Description of the task:
Leaving every image behind, reproduce the records word for word.

(Stored items)
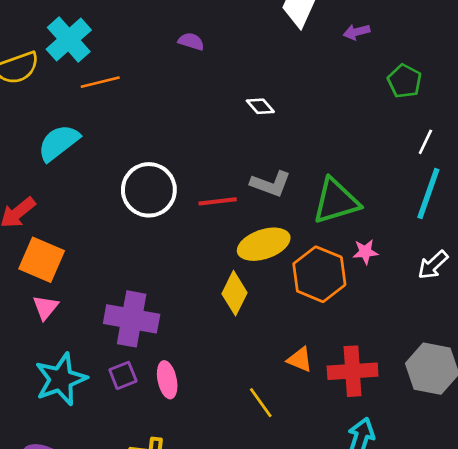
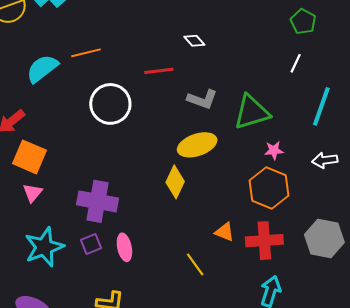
orange line: (100, 82) -> (86, 53), moved
white line: (425, 142) -> (296, 63), moved
red line: (218, 201) -> (159, 71), moved
white arrow: (433, 265) -> (325, 160), turned 35
orange hexagon: (319, 274) -> (269, 188), moved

Answer:
orange line: (100, 82) -> (86, 53), moved
white line: (425, 142) -> (296, 63), moved
red line: (218, 201) -> (159, 71), moved
white arrow: (433, 265) -> (325, 160), turned 35
orange hexagon: (319, 274) -> (269, 188), moved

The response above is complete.